Task statement: Restate the full listing word for word; images stay out of it.

Collected material:
»»

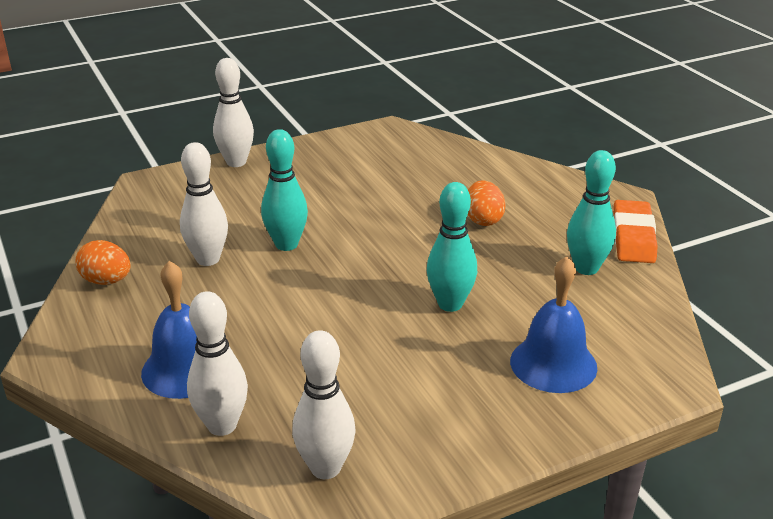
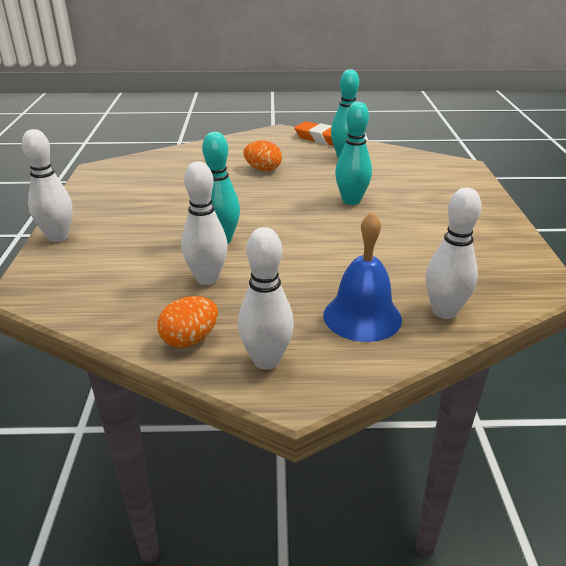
camera: 65 degrees left, 0 degrees up
(325, 468) = (506, 279): white bowling pin -> white bowling pin (266, 360)
(553, 364) = (432, 188): blue bell -> none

««

Response box:
camera: 65 degrees left, 0 degrees up
(325, 468) = (506, 279): white bowling pin -> white bowling pin (266, 360)
(553, 364) = (432, 188): blue bell -> none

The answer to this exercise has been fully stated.